-- TASK DESCRIPTION --
A verbatim reproduction of the lines below, from the line containing "fridge: (229, 150) -> (293, 345), moved" through the line containing "cafe table: (288, 418) -> (91, 70), moved", both ends included, is the whole required output.

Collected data

· · · ·

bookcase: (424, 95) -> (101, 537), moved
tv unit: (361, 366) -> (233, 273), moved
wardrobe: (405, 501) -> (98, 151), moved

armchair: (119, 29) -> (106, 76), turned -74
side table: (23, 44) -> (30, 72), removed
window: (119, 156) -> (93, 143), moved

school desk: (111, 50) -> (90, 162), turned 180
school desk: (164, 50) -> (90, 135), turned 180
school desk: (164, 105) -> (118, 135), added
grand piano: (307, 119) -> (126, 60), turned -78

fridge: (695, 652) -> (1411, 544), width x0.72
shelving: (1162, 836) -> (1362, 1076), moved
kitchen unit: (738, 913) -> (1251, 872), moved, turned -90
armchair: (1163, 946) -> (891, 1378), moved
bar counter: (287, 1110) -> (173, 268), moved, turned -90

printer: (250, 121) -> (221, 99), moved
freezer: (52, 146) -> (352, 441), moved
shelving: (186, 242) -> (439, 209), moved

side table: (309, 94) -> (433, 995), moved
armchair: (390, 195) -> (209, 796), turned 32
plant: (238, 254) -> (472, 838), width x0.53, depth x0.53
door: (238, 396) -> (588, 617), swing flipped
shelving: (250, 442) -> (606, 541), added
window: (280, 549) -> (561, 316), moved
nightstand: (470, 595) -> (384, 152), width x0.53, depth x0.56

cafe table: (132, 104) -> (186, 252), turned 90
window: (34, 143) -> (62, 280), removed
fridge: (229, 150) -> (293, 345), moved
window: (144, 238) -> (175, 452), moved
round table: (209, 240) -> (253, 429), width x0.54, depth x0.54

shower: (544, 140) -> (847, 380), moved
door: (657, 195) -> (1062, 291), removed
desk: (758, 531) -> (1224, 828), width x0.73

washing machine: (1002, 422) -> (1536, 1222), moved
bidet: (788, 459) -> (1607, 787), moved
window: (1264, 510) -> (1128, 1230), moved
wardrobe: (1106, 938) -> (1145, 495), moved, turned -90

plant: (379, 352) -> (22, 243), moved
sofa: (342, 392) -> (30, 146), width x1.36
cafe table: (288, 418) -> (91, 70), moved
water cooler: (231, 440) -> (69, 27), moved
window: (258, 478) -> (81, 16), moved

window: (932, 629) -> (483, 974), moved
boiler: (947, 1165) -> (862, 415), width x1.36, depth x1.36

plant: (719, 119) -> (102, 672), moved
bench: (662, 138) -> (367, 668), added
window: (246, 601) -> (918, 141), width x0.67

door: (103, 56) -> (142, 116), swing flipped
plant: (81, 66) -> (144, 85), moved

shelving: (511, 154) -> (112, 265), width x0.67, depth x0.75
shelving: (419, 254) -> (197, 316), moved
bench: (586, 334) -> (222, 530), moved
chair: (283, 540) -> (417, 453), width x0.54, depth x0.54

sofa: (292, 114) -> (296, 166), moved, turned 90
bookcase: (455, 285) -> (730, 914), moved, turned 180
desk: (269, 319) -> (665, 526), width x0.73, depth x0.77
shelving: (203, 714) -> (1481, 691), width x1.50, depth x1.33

· · · ·

-- REPLY TO THE EXERCISE --
fridge: (229, 150) -> (293, 345), moved
window: (144, 238) -> (175, 452), moved
round table: (209, 240) -> (253, 429), width x0.54, depth x0.54

shower: (544, 140) -> (847, 380), moved
door: (657, 195) -> (1062, 291), removed
desk: (758, 531) -> (1224, 828), width x0.73

washing machine: (1002, 422) -> (1536, 1222), moved
bidet: (788, 459) -> (1607, 787), moved
window: (1264, 510) -> (1128, 1230), moved
wardrobe: (1106, 938) -> (1145, 495), moved, turned -90

plant: (379, 352) -> (22, 243), moved
sofa: (342, 392) -> (30, 146), width x1.36
cafe table: (288, 418) -> (91, 70), moved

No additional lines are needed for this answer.